- **Work required**
Can you pull out each line of the data below that includes the word "golden"?

- **Provided data**
+---+

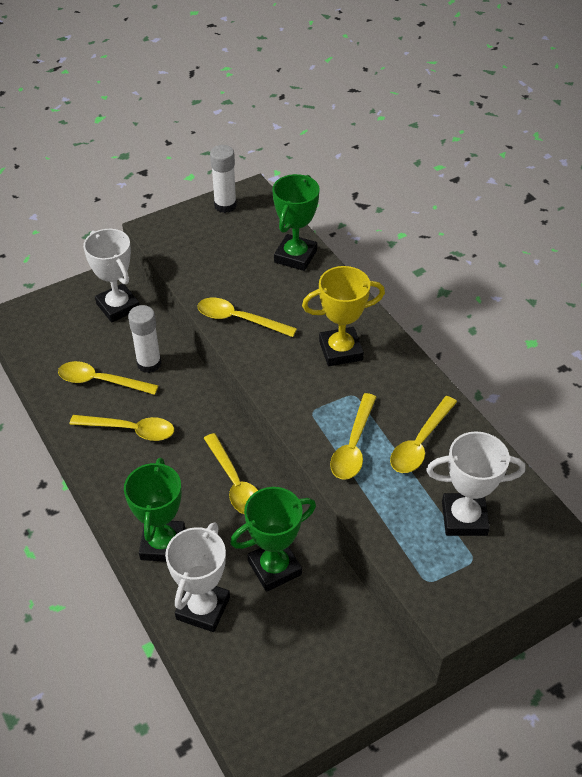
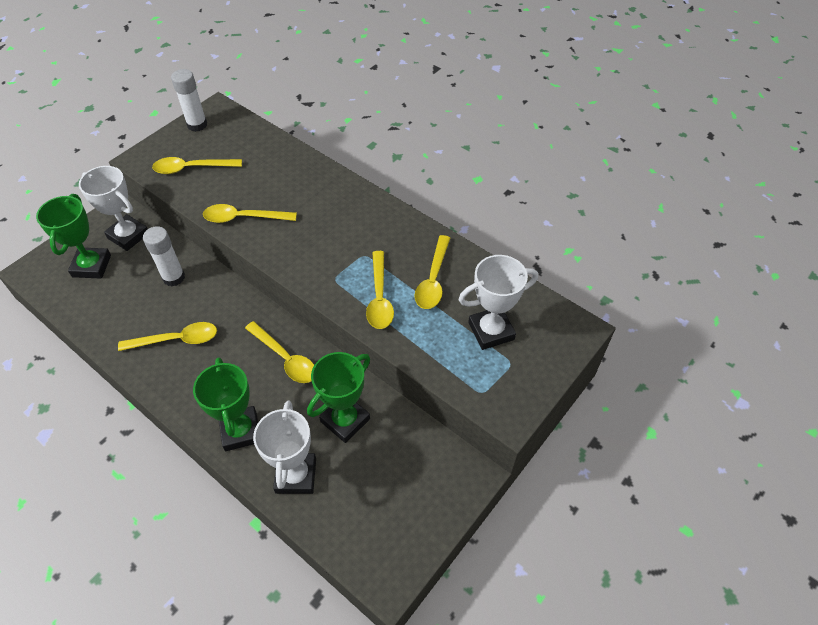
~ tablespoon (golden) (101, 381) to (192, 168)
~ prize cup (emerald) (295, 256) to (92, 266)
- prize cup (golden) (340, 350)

+---+

- **Result**
~ tablespoon (golden) (101, 381) to (192, 168)
- prize cup (golden) (340, 350)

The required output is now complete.